(GOAL) Gather up the lines with the word "section" in them.

Records
§
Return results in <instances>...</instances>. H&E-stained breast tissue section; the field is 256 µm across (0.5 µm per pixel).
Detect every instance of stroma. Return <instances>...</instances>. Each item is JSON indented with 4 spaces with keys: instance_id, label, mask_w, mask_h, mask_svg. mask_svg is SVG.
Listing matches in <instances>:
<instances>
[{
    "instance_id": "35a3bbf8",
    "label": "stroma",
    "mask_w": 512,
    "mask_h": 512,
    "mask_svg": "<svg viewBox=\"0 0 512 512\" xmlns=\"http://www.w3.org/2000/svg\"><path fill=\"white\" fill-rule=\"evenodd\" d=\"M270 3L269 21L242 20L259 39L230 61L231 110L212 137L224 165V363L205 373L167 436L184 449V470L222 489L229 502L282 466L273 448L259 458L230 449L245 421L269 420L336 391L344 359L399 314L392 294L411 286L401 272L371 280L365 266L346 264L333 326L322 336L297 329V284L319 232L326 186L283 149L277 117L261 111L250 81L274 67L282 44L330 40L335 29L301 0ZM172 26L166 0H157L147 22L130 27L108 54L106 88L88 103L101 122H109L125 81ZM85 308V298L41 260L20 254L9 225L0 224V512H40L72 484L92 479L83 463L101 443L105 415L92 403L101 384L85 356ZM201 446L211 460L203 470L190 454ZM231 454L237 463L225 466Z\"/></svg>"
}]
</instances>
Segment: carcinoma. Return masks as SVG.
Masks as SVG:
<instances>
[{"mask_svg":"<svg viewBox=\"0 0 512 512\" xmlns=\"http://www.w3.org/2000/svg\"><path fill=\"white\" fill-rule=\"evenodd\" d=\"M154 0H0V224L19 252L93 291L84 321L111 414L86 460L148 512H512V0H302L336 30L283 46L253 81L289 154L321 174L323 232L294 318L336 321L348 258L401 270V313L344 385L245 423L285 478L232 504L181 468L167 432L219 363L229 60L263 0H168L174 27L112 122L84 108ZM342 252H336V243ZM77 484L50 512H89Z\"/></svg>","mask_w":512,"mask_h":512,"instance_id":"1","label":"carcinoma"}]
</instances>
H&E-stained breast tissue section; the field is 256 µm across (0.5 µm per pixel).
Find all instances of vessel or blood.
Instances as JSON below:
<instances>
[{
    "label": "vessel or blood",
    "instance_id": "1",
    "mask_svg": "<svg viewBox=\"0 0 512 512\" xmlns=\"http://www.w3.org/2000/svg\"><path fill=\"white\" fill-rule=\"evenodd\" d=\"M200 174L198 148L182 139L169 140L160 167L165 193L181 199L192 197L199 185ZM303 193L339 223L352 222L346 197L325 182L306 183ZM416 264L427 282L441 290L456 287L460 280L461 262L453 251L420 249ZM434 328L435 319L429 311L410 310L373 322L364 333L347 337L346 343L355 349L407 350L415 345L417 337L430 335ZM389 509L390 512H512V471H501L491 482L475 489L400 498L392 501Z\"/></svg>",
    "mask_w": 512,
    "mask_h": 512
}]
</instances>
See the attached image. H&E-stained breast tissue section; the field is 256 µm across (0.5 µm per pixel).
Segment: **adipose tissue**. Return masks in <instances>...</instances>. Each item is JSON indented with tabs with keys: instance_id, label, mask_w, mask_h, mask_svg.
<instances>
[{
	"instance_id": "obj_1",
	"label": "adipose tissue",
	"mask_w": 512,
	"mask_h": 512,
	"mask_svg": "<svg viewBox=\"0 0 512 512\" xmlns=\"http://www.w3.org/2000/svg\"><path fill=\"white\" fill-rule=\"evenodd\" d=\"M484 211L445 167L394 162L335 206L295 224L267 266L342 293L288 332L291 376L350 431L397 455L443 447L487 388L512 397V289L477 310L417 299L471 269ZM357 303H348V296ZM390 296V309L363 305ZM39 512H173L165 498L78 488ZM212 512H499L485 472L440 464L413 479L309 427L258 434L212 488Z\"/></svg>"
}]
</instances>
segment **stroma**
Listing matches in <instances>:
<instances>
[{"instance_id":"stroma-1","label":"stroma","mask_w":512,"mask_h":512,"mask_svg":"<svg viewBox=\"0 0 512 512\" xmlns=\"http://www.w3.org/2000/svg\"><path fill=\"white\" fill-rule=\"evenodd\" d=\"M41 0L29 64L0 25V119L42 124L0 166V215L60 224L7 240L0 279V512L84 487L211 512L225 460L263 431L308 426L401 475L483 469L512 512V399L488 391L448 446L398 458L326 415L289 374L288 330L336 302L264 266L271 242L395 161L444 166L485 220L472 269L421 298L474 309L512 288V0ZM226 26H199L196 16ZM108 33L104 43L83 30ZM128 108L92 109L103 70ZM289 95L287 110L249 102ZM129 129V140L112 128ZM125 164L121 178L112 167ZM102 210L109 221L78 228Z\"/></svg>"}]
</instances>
§
(ANSWER FOR THIS EXERCISE)
Return results in <instances>...</instances>. H&E-stained breast tissue section; the field is 256 µm across (0.5 µm per pixel).
H&E-stained breast tissue section; the field is 256 µm across (0.5 µm per pixel).
See the attached image. H&E-stained breast tissue section; the field is 256 µm across (0.5 µm per pixel).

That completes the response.